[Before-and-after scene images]
================================

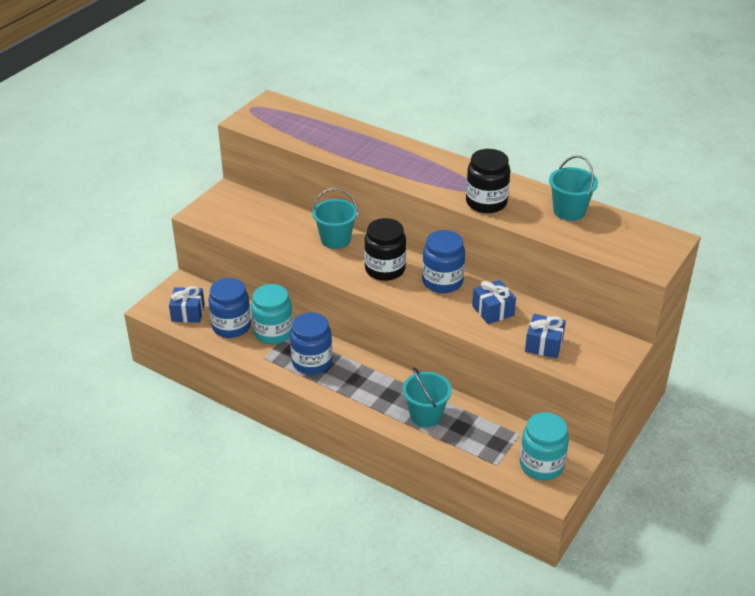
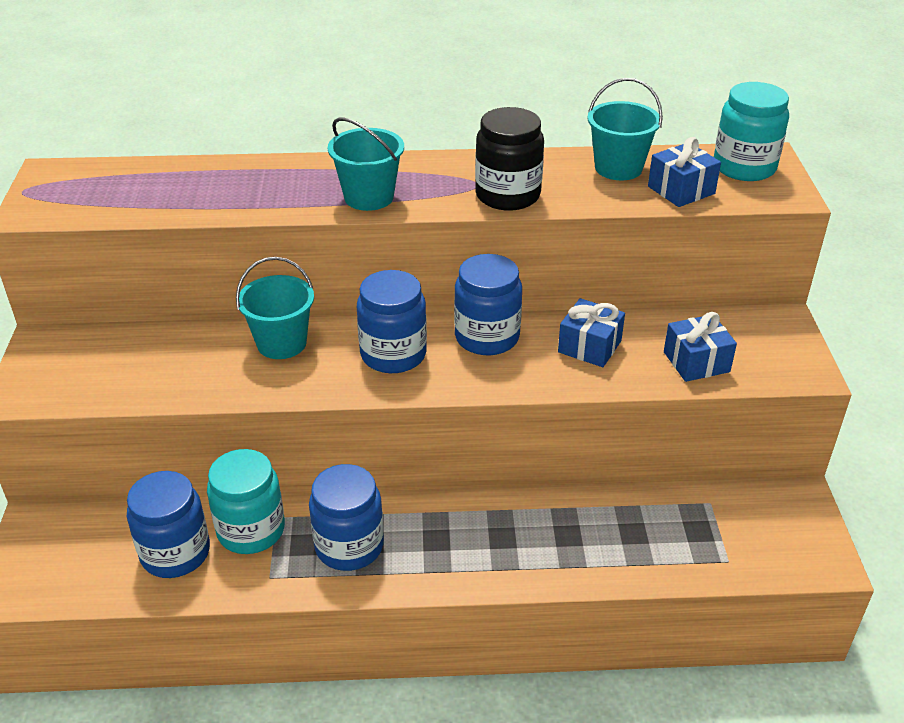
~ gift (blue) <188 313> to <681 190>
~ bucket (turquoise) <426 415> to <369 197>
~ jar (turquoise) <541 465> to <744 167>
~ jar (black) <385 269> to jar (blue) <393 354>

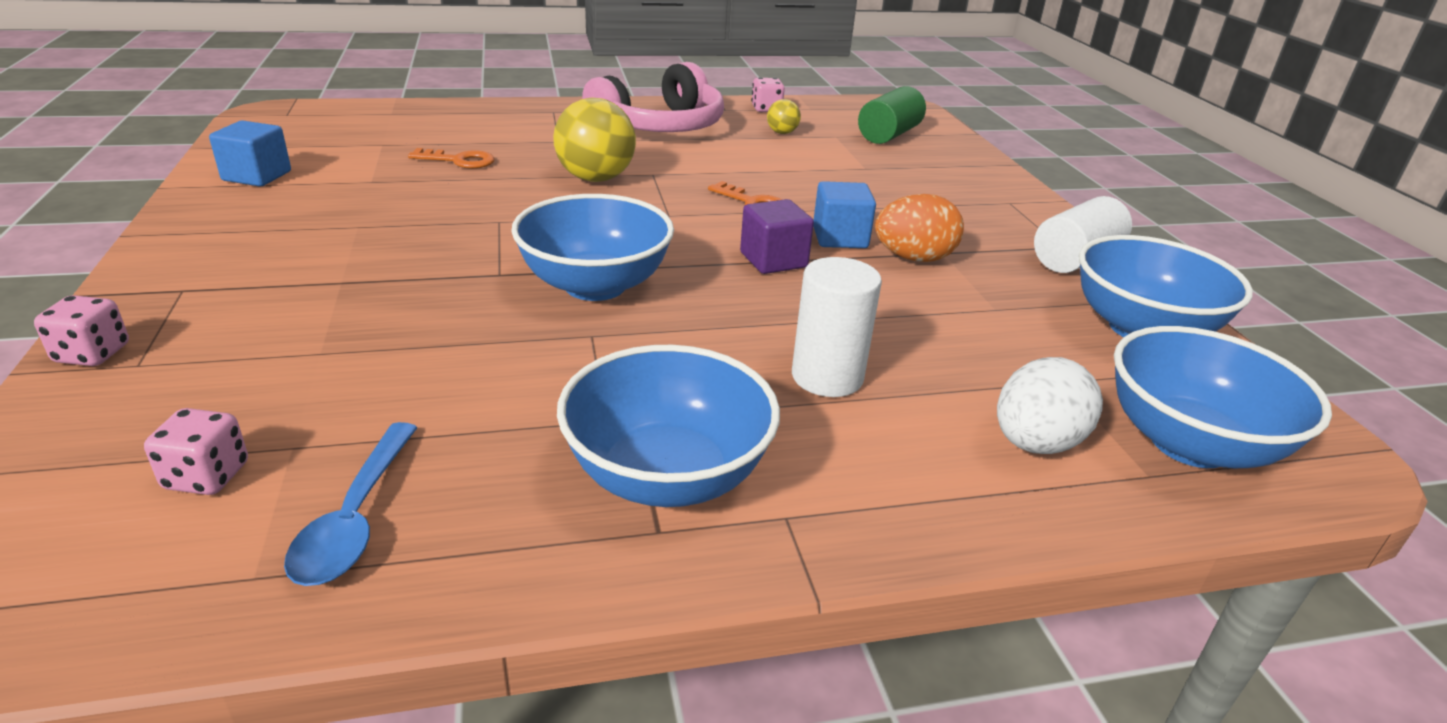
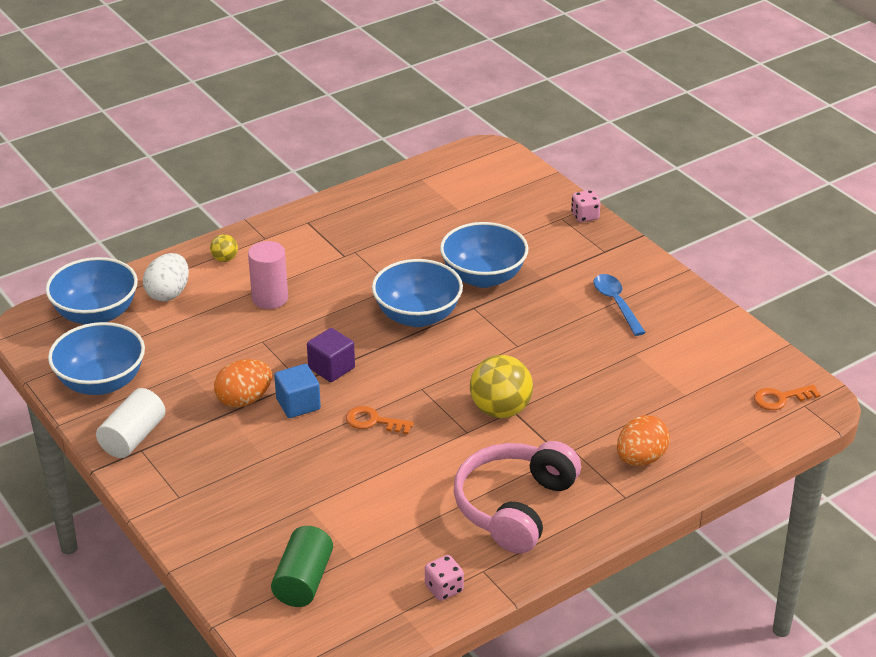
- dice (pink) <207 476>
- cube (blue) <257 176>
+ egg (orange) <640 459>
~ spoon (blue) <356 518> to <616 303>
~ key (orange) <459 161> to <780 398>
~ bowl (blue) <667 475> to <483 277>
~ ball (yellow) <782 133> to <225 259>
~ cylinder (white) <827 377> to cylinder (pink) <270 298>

================================

What you are asked to do |
What is needed is the exact run of lines from the start of the data through the line with "to <744 167>", both ends included, minus the pictures.

Reply |
~ gift (blue) <188 313> to <681 190>
~ bucket (turquoise) <426 415> to <369 197>
~ jar (turquoise) <541 465> to <744 167>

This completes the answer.